* **Task details**
Convert every line of the rows below into a Markdown table with the columns "Row" and "Line", numbering each line in the first column and skipping blank lines. Leave the picture lines out of the table.

Entries drawn from a collection:
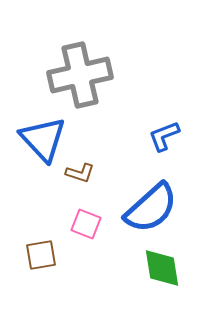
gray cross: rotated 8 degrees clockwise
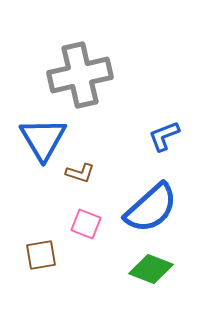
blue triangle: rotated 12 degrees clockwise
green diamond: moved 11 px left, 1 px down; rotated 60 degrees counterclockwise
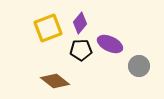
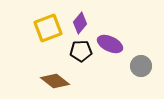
black pentagon: moved 1 px down
gray circle: moved 2 px right
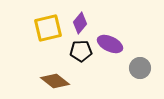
yellow square: rotated 8 degrees clockwise
gray circle: moved 1 px left, 2 px down
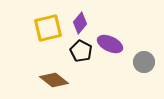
black pentagon: rotated 30 degrees clockwise
gray circle: moved 4 px right, 6 px up
brown diamond: moved 1 px left, 1 px up
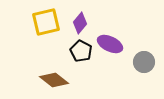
yellow square: moved 2 px left, 6 px up
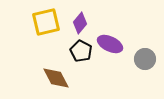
gray circle: moved 1 px right, 3 px up
brown diamond: moved 2 px right, 2 px up; rotated 24 degrees clockwise
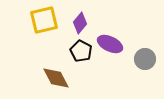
yellow square: moved 2 px left, 2 px up
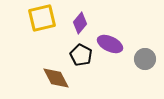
yellow square: moved 2 px left, 2 px up
black pentagon: moved 4 px down
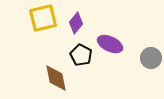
yellow square: moved 1 px right
purple diamond: moved 4 px left
gray circle: moved 6 px right, 1 px up
brown diamond: rotated 16 degrees clockwise
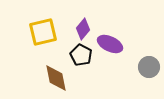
yellow square: moved 14 px down
purple diamond: moved 7 px right, 6 px down
gray circle: moved 2 px left, 9 px down
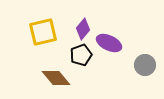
purple ellipse: moved 1 px left, 1 px up
black pentagon: rotated 25 degrees clockwise
gray circle: moved 4 px left, 2 px up
brown diamond: rotated 28 degrees counterclockwise
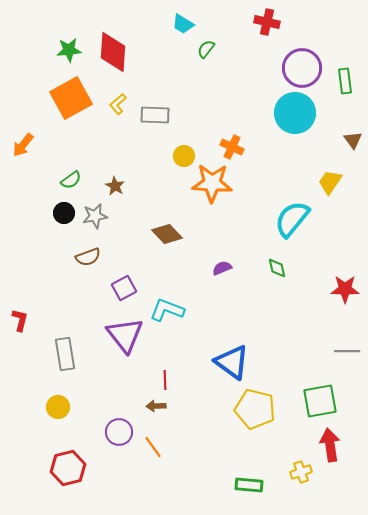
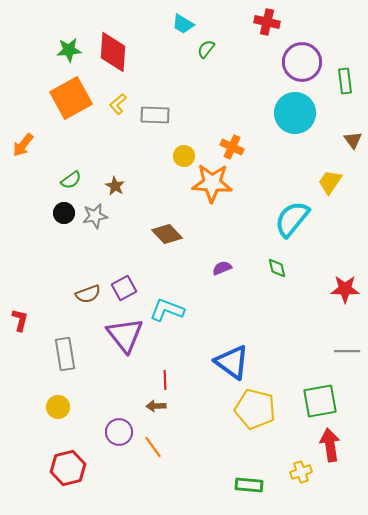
purple circle at (302, 68): moved 6 px up
brown semicircle at (88, 257): moved 37 px down
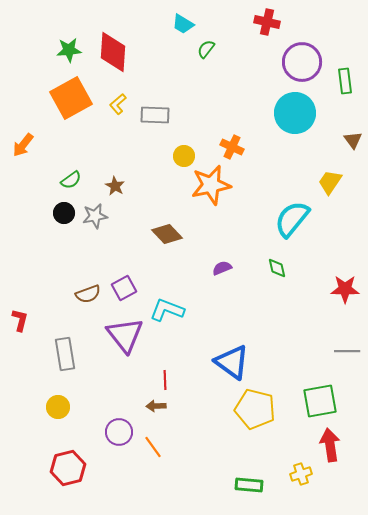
orange star at (212, 183): moved 1 px left, 2 px down; rotated 15 degrees counterclockwise
yellow cross at (301, 472): moved 2 px down
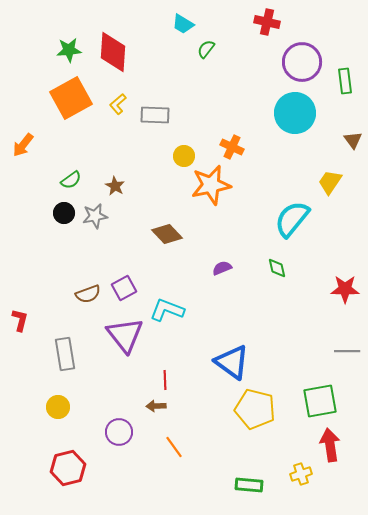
orange line at (153, 447): moved 21 px right
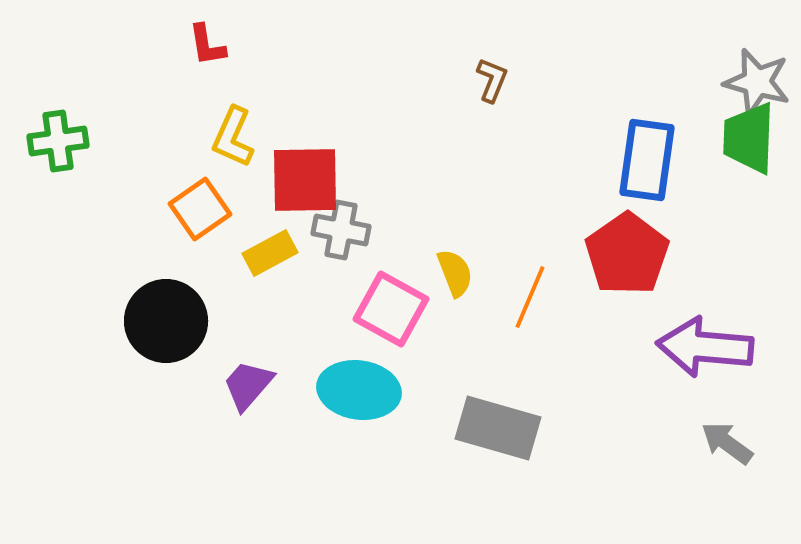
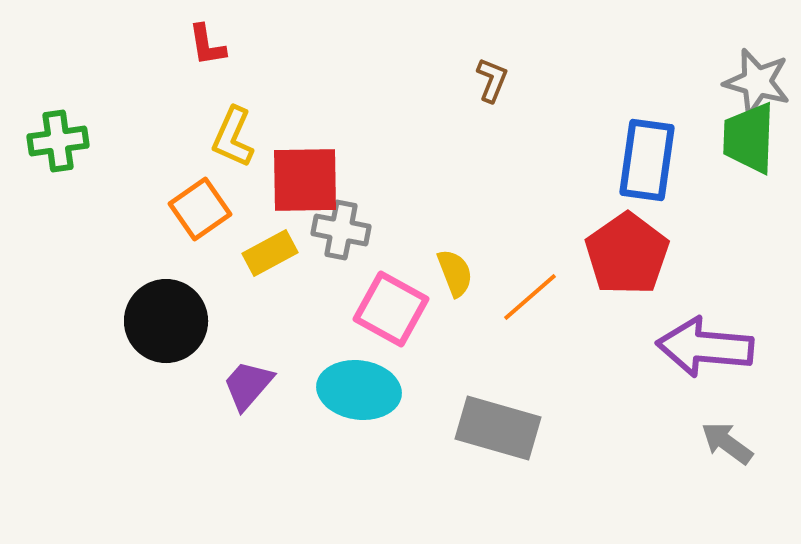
orange line: rotated 26 degrees clockwise
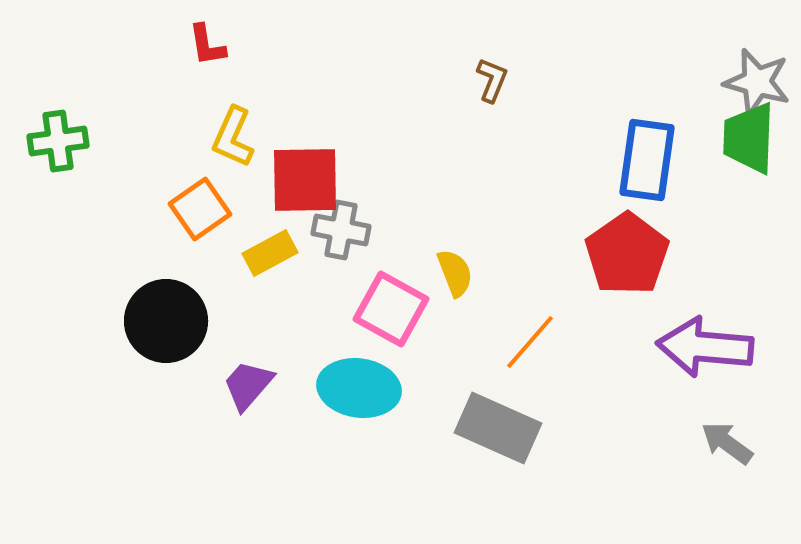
orange line: moved 45 px down; rotated 8 degrees counterclockwise
cyan ellipse: moved 2 px up
gray rectangle: rotated 8 degrees clockwise
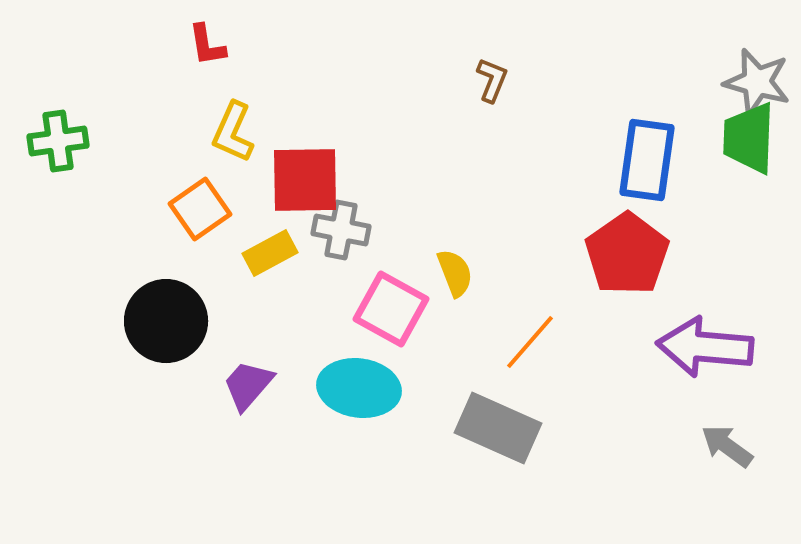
yellow L-shape: moved 5 px up
gray arrow: moved 3 px down
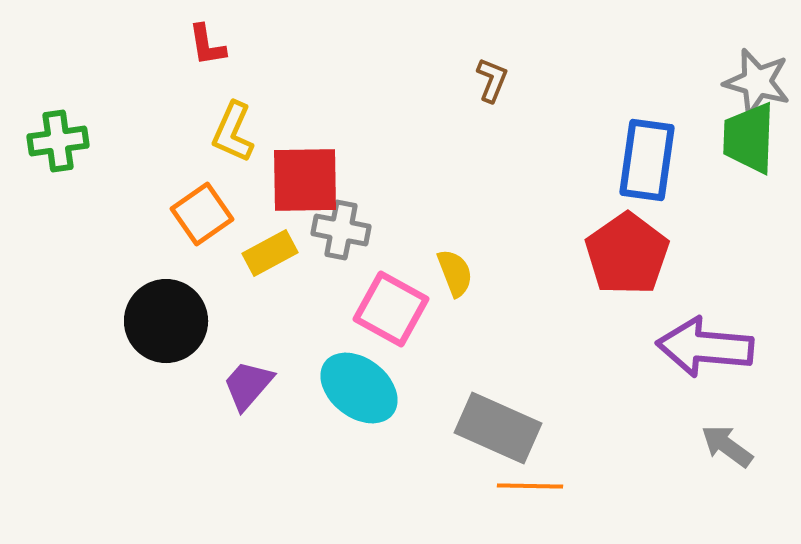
orange square: moved 2 px right, 5 px down
orange line: moved 144 px down; rotated 50 degrees clockwise
cyan ellipse: rotated 30 degrees clockwise
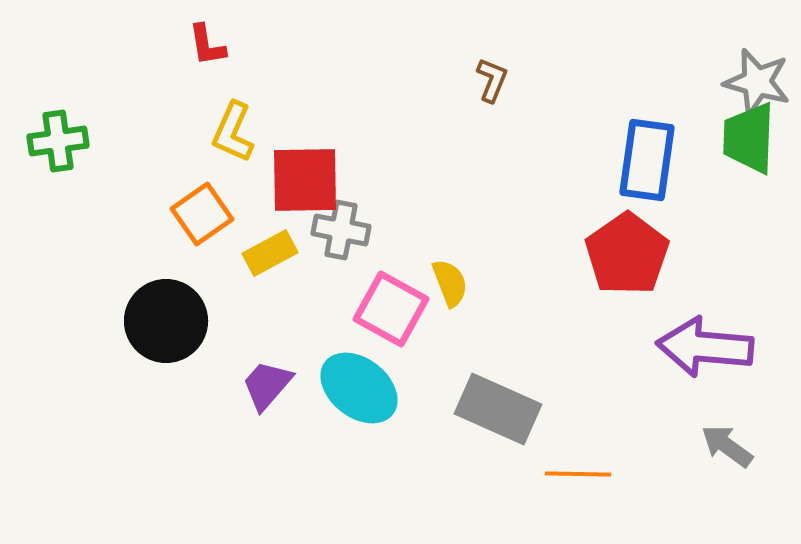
yellow semicircle: moved 5 px left, 10 px down
purple trapezoid: moved 19 px right
gray rectangle: moved 19 px up
orange line: moved 48 px right, 12 px up
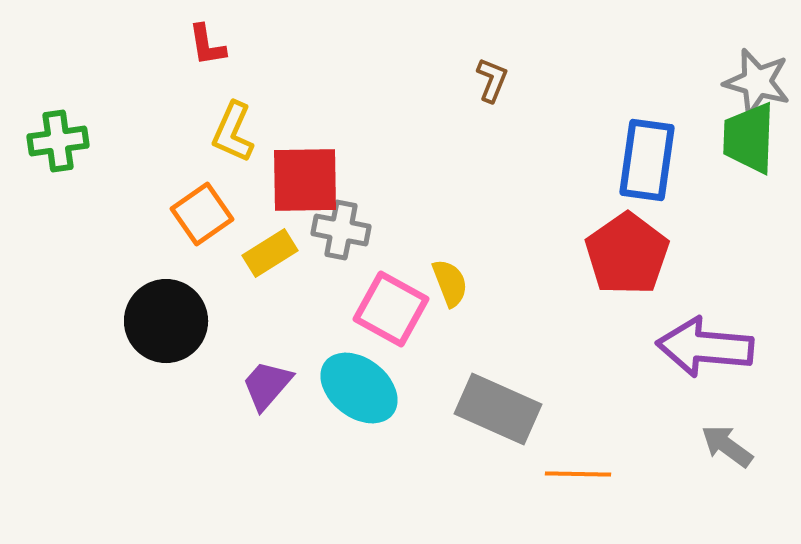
yellow rectangle: rotated 4 degrees counterclockwise
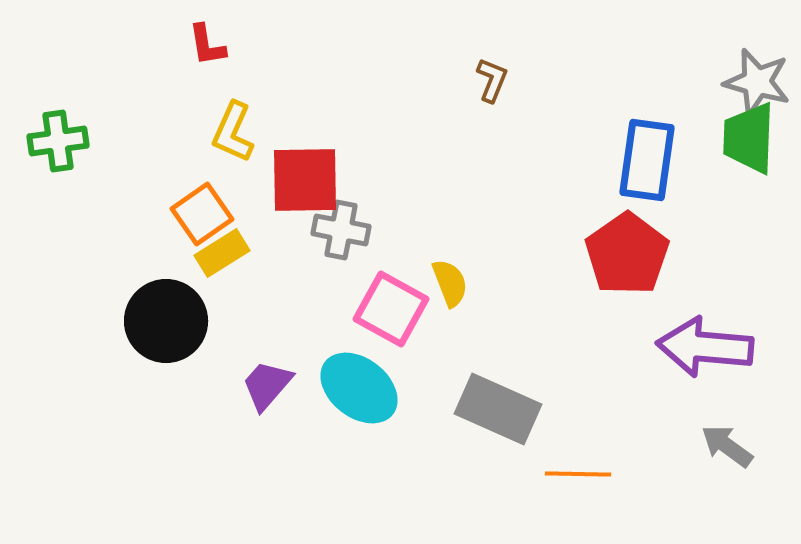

* **Response for this exercise**
| Row | Line |
|---|---|
| 1 | gray cross: rotated 8 degrees clockwise |
| 2 | blue triangle: rotated 12 degrees clockwise |
| 3 | green diamond: moved 11 px left, 1 px down; rotated 60 degrees counterclockwise |
| 4 | black pentagon: moved 1 px down |
| 5 | gray circle: moved 2 px right |
| 6 | yellow square: rotated 8 degrees clockwise |
| 7 | gray circle: moved 1 px left, 2 px down |
| 8 | black pentagon: rotated 30 degrees clockwise |
| 9 | gray circle: moved 4 px right, 6 px up |
| 10 | brown diamond: moved 1 px left, 1 px up |
| 11 | yellow square: moved 2 px left, 6 px up |
| 12 | gray circle: moved 1 px right, 3 px up |
| 13 | brown diamond: moved 2 px right, 2 px up; rotated 24 degrees clockwise |
| 14 | yellow square: moved 2 px left, 2 px up |
| 15 | yellow square: moved 2 px left, 2 px up |
| 16 | black pentagon: moved 4 px down |
| 17 | yellow square: moved 1 px right |
| 18 | purple diamond: moved 4 px left |
| 19 | gray circle: moved 6 px right, 1 px up |
| 20 | brown diamond: rotated 16 degrees clockwise |
| 21 | yellow square: moved 14 px down |
| 22 | purple diamond: moved 7 px right, 6 px down |
| 23 | gray circle: moved 2 px left, 9 px down |
| 24 | purple ellipse: moved 1 px left, 1 px up |
| 25 | black pentagon: rotated 25 degrees clockwise |
| 26 | gray circle: moved 4 px left, 2 px up |
| 27 | brown diamond: rotated 28 degrees counterclockwise |
| 28 | purple circle at (302, 68): moved 6 px up |
| 29 | brown semicircle at (88, 257): moved 37 px down |
| 30 | orange star at (212, 183): moved 1 px left, 2 px down; rotated 15 degrees counterclockwise |
| 31 | yellow cross at (301, 472): moved 2 px down |
| 32 | orange line at (153, 447): moved 21 px right |
| 33 | orange line: rotated 26 degrees clockwise |
| 34 | orange line: moved 45 px down; rotated 8 degrees counterclockwise |
| 35 | cyan ellipse: moved 2 px up |
| 36 | gray rectangle: rotated 8 degrees clockwise |
| 37 | yellow L-shape: moved 5 px up |
| 38 | gray arrow: moved 3 px down |
| 39 | orange square: moved 2 px right, 5 px down |
| 40 | orange line: moved 144 px down; rotated 50 degrees clockwise |
| 41 | cyan ellipse: rotated 30 degrees clockwise |
| 42 | yellow semicircle: moved 5 px left, 10 px down |
| 43 | purple trapezoid: moved 19 px right |
| 44 | gray rectangle: moved 19 px up |
| 45 | orange line: moved 48 px right, 12 px up |
| 46 | yellow rectangle: rotated 4 degrees counterclockwise |